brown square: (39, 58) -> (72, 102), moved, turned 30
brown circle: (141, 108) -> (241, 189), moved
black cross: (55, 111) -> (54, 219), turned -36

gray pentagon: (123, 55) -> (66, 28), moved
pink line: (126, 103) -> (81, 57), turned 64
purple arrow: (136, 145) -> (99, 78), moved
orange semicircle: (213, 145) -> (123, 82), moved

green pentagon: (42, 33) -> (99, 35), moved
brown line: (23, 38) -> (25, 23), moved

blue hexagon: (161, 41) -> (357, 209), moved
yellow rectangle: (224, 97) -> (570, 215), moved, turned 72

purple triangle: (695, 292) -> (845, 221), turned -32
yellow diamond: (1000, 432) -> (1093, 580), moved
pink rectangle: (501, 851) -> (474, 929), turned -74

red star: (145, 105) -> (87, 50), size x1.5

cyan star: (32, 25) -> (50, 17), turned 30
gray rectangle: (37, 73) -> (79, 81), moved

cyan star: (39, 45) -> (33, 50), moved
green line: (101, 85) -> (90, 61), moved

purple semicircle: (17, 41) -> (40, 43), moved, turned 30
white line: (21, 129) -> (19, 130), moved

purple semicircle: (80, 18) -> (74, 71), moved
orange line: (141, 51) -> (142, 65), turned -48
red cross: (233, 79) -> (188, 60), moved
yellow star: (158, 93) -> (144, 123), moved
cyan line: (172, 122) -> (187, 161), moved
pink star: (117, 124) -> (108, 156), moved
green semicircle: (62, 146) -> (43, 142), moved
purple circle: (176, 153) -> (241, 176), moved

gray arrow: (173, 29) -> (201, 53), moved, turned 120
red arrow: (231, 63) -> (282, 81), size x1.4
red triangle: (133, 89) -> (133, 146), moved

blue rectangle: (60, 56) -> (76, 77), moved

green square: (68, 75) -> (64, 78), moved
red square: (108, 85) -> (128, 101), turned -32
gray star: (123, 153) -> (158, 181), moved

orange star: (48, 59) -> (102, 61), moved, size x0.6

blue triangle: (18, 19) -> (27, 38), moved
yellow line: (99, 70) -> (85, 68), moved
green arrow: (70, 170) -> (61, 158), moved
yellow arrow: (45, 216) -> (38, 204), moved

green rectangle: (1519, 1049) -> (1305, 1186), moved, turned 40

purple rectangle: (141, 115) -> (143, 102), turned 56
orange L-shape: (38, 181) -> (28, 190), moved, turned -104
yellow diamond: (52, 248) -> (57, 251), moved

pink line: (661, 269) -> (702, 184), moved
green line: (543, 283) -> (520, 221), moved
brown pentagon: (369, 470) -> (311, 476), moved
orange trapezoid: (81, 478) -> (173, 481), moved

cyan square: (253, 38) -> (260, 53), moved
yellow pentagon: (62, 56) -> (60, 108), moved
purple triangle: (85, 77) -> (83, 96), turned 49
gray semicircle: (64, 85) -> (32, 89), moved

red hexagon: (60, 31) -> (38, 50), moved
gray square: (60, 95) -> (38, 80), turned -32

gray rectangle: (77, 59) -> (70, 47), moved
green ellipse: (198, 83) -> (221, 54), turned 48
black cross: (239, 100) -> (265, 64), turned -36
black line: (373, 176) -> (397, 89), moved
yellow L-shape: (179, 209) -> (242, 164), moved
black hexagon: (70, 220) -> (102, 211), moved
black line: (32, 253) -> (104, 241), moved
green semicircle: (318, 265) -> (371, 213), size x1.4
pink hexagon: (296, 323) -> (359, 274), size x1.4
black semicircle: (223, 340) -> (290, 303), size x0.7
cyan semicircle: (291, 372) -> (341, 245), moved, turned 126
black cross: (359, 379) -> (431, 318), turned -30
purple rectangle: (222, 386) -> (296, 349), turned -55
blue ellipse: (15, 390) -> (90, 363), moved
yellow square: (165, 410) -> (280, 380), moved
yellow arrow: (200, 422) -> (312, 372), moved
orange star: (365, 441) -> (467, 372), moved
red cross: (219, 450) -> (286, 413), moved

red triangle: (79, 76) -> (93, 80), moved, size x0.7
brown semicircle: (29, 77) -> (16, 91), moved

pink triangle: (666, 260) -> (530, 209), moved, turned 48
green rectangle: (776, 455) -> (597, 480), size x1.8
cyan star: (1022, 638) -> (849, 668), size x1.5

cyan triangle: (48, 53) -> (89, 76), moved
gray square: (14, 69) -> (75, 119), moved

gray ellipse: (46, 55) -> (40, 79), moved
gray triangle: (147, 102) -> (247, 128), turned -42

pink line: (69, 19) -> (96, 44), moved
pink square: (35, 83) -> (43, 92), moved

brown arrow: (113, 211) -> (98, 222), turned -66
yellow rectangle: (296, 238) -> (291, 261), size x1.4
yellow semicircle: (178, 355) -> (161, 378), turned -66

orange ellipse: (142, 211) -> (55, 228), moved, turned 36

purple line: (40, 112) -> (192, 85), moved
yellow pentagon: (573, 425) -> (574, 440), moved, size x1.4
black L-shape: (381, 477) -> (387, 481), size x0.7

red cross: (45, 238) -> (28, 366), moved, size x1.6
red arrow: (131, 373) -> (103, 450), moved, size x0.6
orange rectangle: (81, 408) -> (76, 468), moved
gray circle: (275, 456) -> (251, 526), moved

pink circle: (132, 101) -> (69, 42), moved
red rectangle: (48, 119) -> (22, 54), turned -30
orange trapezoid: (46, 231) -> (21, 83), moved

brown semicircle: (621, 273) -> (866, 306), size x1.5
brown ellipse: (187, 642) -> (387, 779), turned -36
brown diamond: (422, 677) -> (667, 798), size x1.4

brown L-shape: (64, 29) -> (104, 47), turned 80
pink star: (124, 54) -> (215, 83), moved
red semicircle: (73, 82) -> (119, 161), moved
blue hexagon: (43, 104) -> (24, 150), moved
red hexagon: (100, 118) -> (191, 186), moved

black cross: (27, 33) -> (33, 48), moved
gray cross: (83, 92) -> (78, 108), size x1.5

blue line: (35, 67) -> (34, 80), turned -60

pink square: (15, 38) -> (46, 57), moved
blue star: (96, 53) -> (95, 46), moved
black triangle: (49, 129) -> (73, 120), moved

☆ ☆ ☆ ☆ ☆

#### Problem statement
Please print the full listing shown above, exactly as it appears.

#### Solved problem
brown square: (39, 58) -> (72, 102), moved, turned 30
brown circle: (141, 108) -> (241, 189), moved
black cross: (55, 111) -> (54, 219), turned -36

gray pentagon: (123, 55) -> (66, 28), moved
pink line: (126, 103) -> (81, 57), turned 64
purple arrow: (136, 145) -> (99, 78), moved
orange semicircle: (213, 145) -> (123, 82), moved

green pentagon: (42, 33) -> (99, 35), moved
brown line: (23, 38) -> (25, 23), moved

blue hexagon: (161, 41) -> (357, 209), moved
yellow rectangle: (224, 97) -> (570, 215), moved, turned 72

purple triangle: (695, 292) -> (845, 221), turned -32
yellow diamond: (1000, 432) -> (1093, 580), moved
pink rectangle: (501, 851) -> (474, 929), turned -74

red star: (145, 105) -> (87, 50), size x1.5

cyan star: (32, 25) -> (50, 17), turned 30
gray rectangle: (37, 73) -> (79, 81), moved

cyan star: (39, 45) -> (33, 50), moved
green line: (101, 85) -> (90, 61), moved

purple semicircle: (17, 41) -> (40, 43), moved, turned 30
white line: (21, 129) -> (19, 130), moved

purple semicircle: (80, 18) -> (74, 71), moved
orange line: (141, 51) -> (142, 65), turned -48
red cross: (233, 79) -> (188, 60), moved
yellow star: (158, 93) -> (144, 123), moved
cyan line: (172, 122) -> (187, 161), moved
pink star: (117, 124) -> (108, 156), moved
green semicircle: (62, 146) -> (43, 142), moved
purple circle: (176, 153) -> (241, 176), moved

gray arrow: (173, 29) -> (201, 53), moved, turned 120
red arrow: (231, 63) -> (282, 81), size x1.4
red triangle: (133, 89) -> (133, 146), moved

blue rectangle: (60, 56) -> (76, 77), moved

green square: (68, 75) -> (64, 78), moved
red square: (108, 85) -> (128, 101), turned -32
gray star: (123, 153) -> (158, 181), moved

orange star: (48, 59) -> (102, 61), moved, size x0.6

blue triangle: (18, 19) -> (27, 38), moved
yellow line: (99, 70) -> (85, 68), moved
green arrow: (70, 170) -> (61, 158), moved
yellow arrow: (45, 216) -> (38, 204), moved

green rectangle: (1519, 1049) -> (1305, 1186), moved, turned 40

purple rectangle: (141, 115) -> (143, 102), turned 56
orange L-shape: (38, 181) -> (28, 190), moved, turned -104
yellow diamond: (52, 248) -> (57, 251), moved

pink line: (661, 269) -> (702, 184), moved
green line: (543, 283) -> (520, 221), moved
brown pentagon: (369, 470) -> (311, 476), moved
orange trapezoid: (81, 478) -> (173, 481), moved

cyan square: (253, 38) -> (260, 53), moved
yellow pentagon: (62, 56) -> (60, 108), moved
purple triangle: (85, 77) -> (83, 96), turned 49
gray semicircle: (64, 85) -> (32, 89), moved

red hexagon: (60, 31) -> (38, 50), moved
gray square: (60, 95) -> (38, 80), turned -32

gray rectangle: (77, 59) -> (70, 47), moved
green ellipse: (198, 83) -> (221, 54), turned 48
black cross: (239, 100) -> (265, 64), turned -36
black line: (373, 176) -> (397, 89), moved
yellow L-shape: (179, 209) -> (242, 164), moved
black hexagon: (70, 220) -> (102, 211), moved
black line: (32, 253) -> (104, 241), moved
green semicircle: (318, 265) -> (371, 213), size x1.4
pink hexagon: (296, 323) -> (359, 274), size x1.4
black semicircle: (223, 340) -> (290, 303), size x0.7
cyan semicircle: (291, 372) -> (341, 245), moved, turned 126
black cross: (359, 379) -> (431, 318), turned -30
purple rectangle: (222, 386) -> (296, 349), turned -55
blue ellipse: (15, 390) -> (90, 363), moved
yellow square: (165, 410) -> (280, 380), moved
yellow arrow: (200, 422) -> (312, 372), moved
orange star: (365, 441) -> (467, 372), moved
red cross: (219, 450) -> (286, 413), moved

red triangle: (79, 76) -> (93, 80), moved, size x0.7
brown semicircle: (29, 77) -> (16, 91), moved

pink triangle: (666, 260) -> (530, 209), moved, turned 48
green rectangle: (776, 455) -> (597, 480), size x1.8
cyan star: (1022, 638) -> (849, 668), size x1.5

cyan triangle: (48, 53) -> (89, 76), moved
gray square: (14, 69) -> (75, 119), moved

gray ellipse: (46, 55) -> (40, 79), moved
gray triangle: (147, 102) -> (247, 128), turned -42

pink line: (69, 19) -> (96, 44), moved
pink square: (35, 83) -> (43, 92), moved

brown arrow: (113, 211) -> (98, 222), turned -66
yellow rectangle: (296, 238) -> (291, 261), size x1.4
yellow semicircle: (178, 355) -> (161, 378), turned -66

orange ellipse: (142, 211) -> (55, 228), moved, turned 36

purple line: (40, 112) -> (192, 85), moved
yellow pentagon: (573, 425) -> (574, 440), moved, size x1.4
black L-shape: (381, 477) -> (387, 481), size x0.7

red cross: (45, 238) -> (28, 366), moved, size x1.6
red arrow: (131, 373) -> (103, 450), moved, size x0.6
orange rectangle: (81, 408) -> (76, 468), moved
gray circle: (275, 456) -> (251, 526), moved

pink circle: (132, 101) -> (69, 42), moved
red rectangle: (48, 119) -> (22, 54), turned -30
orange trapezoid: (46, 231) -> (21, 83), moved

brown semicircle: (621, 273) -> (866, 306), size x1.5
brown ellipse: (187, 642) -> (387, 779), turned -36
brown diamond: (422, 677) -> (667, 798), size x1.4

brown L-shape: (64, 29) -> (104, 47), turned 80
pink star: (124, 54) -> (215, 83), moved
red semicircle: (73, 82) -> (119, 161), moved
blue hexagon: (43, 104) -> (24, 150), moved
red hexagon: (100, 118) -> (191, 186), moved

black cross: (27, 33) -> (33, 48), moved
gray cross: (83, 92) -> (78, 108), size x1.5

blue line: (35, 67) -> (34, 80), turned -60

pink square: (15, 38) -> (46, 57), moved
blue star: (96, 53) -> (95, 46), moved
black triangle: (49, 129) -> (73, 120), moved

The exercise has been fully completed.